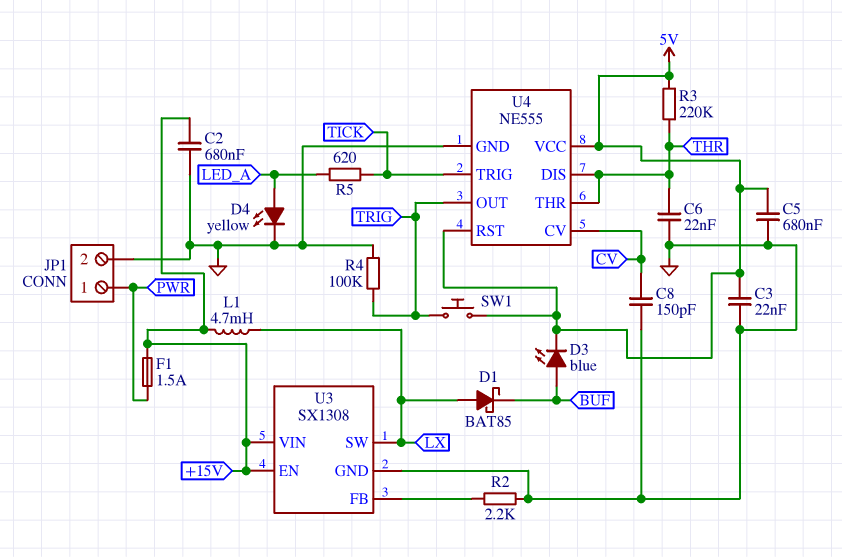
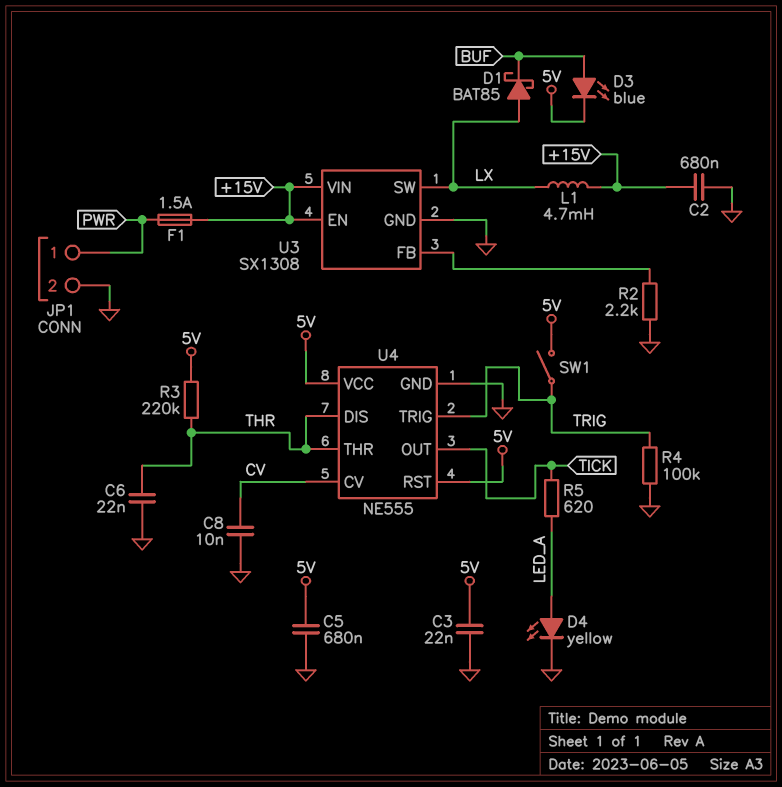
C8: 150pF (CV, GND) -> 10nF (CV, GND)
SW1: button (5V, TRIG) -> switch (5V, TRIG)
U4 pin OUT: TRIG -> TICK
U4 pin TRIG: TICK -> TRIG

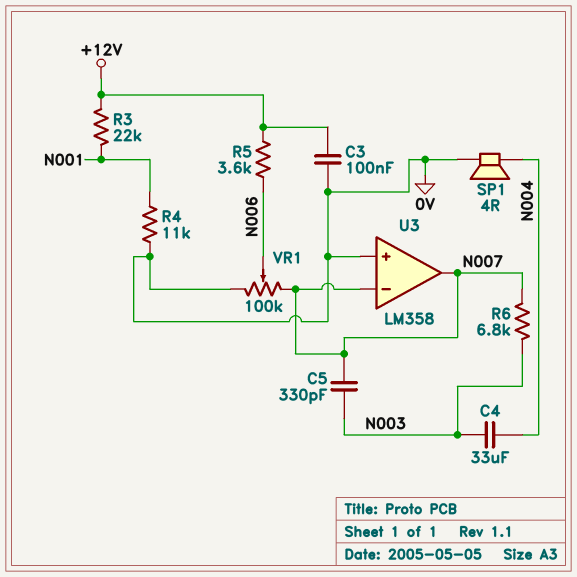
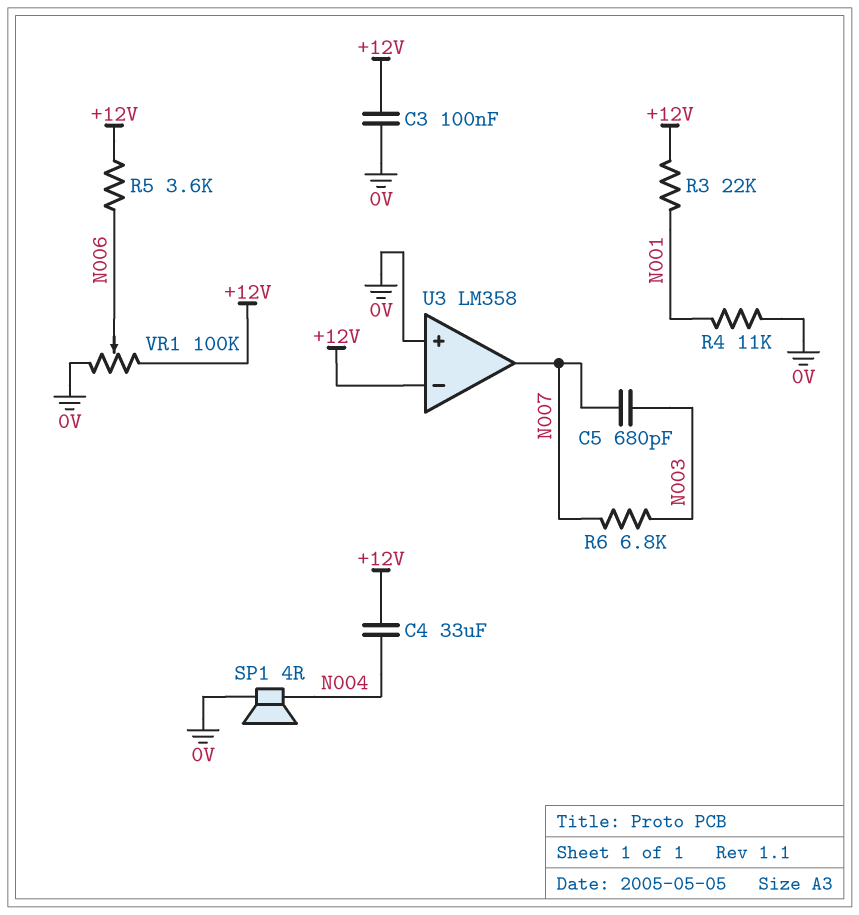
C4: 33uF (N003, N004) -> 33uF (+12V, N004)
C5: 330pF (N003, N007) -> 680pF (N003, N007)
U3 pin in-: N007 -> +12V
VR1: 100k (0V, N007, wiper N006) -> 100k (+12V, 0V, wiper N006)

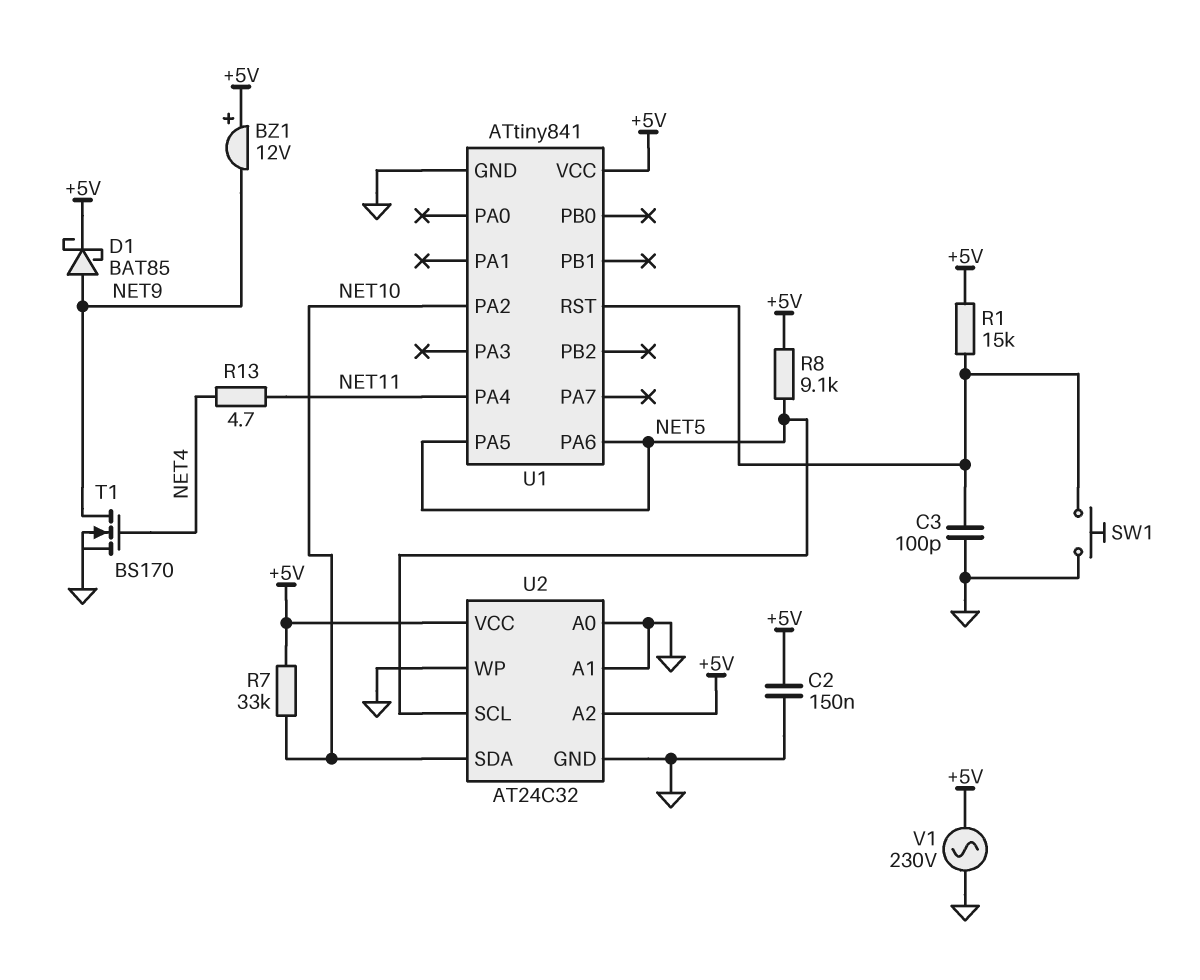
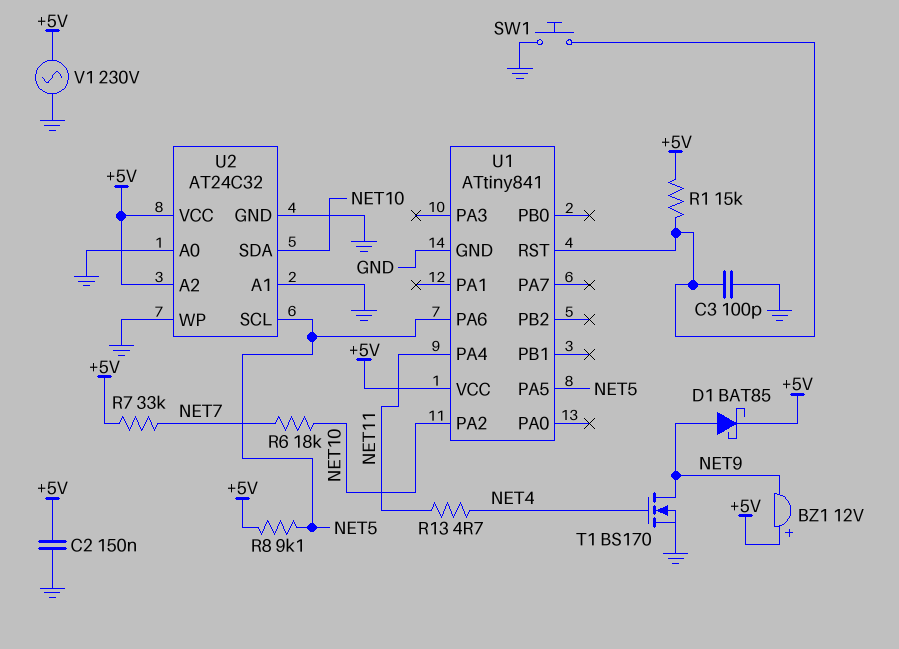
R6: none -> 18k (NET7, NET10)
R7: 33k (+5V, NET10) -> 33k (+5V, NET7)

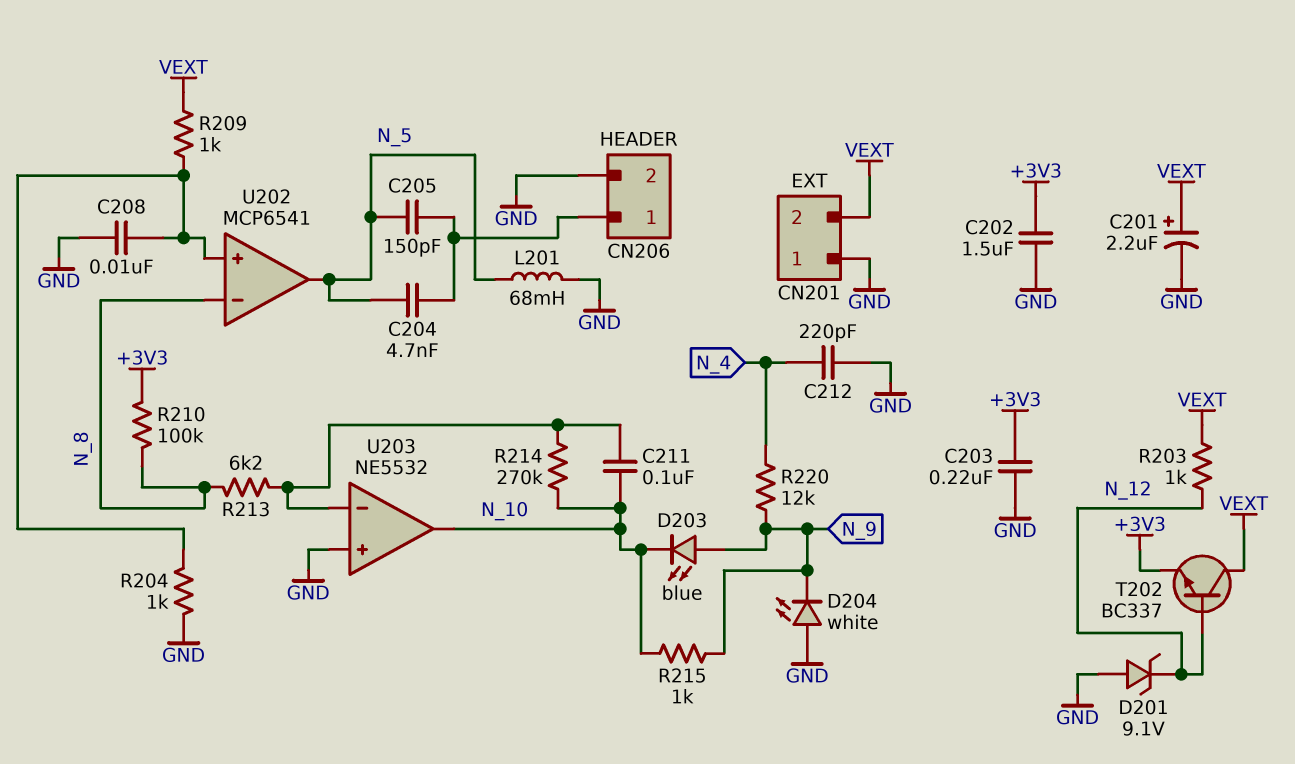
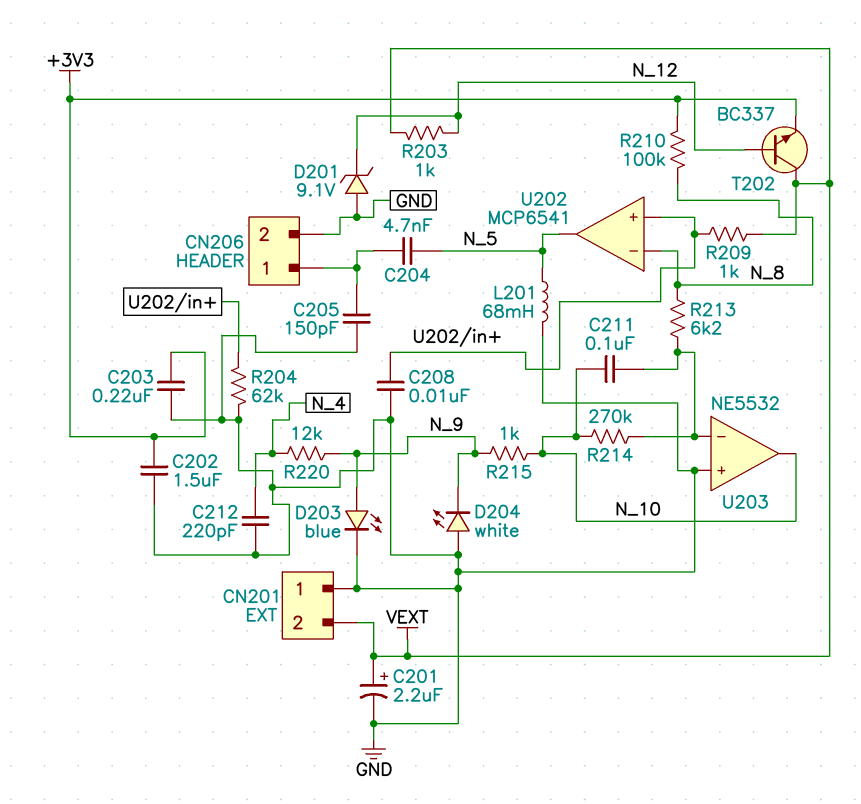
C205: 150pF (CN206/1, N_5) -> 150pF (CN206/1, GND)
D203: LED blue (A N_9, K N_10) -> LED blue (A N_9, K GND)
R204: 1k (GND, U202/in+) -> 62k (GND, U202/in+)

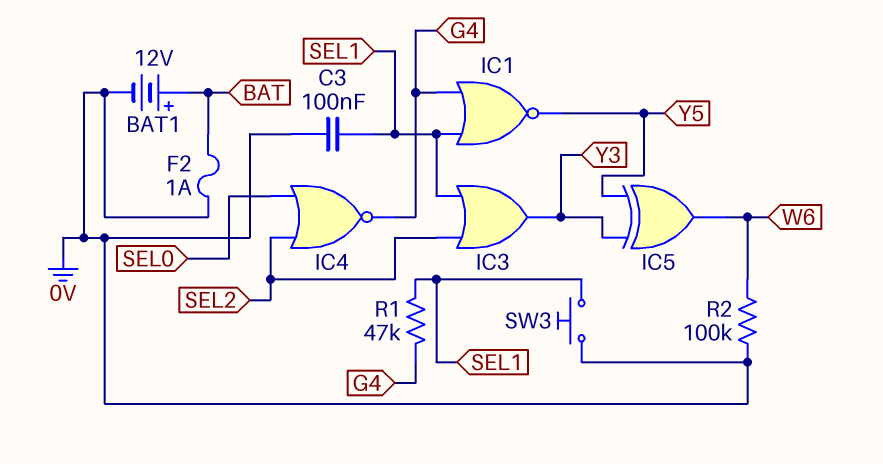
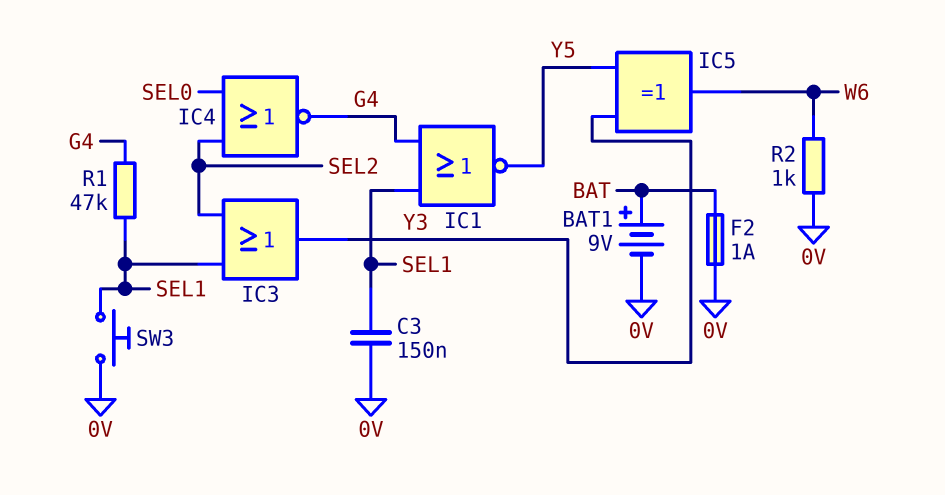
BAT1: 12V (plus BAT, minus 0V) -> 9V (plus BAT, minus 0V)
C3: 100nF (0V, SEL1) -> 150nF (0V, SEL1)
R2: 100k (0V, W6) -> 1k (0V, W6)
————————
_GOAL OF THE EXERCISE_. Nothing but the lines from the line with "D203: LED blue" through the last line of the listing should be copied, exactly and with both ends kept. Leave pictures out.

_YOUR RESPONSE_.
D203: LED blue (A N_9, K N_10) -> LED blue (A N_9, K GND)
R204: 1k (GND, U202/in+) -> 62k (GND, U202/in+)

BAT1: 12V (plus BAT, minus 0V) -> 9V (plus BAT, minus 0V)
C3: 100nF (0V, SEL1) -> 150nF (0V, SEL1)
R2: 100k (0V, W6) -> 1k (0V, W6)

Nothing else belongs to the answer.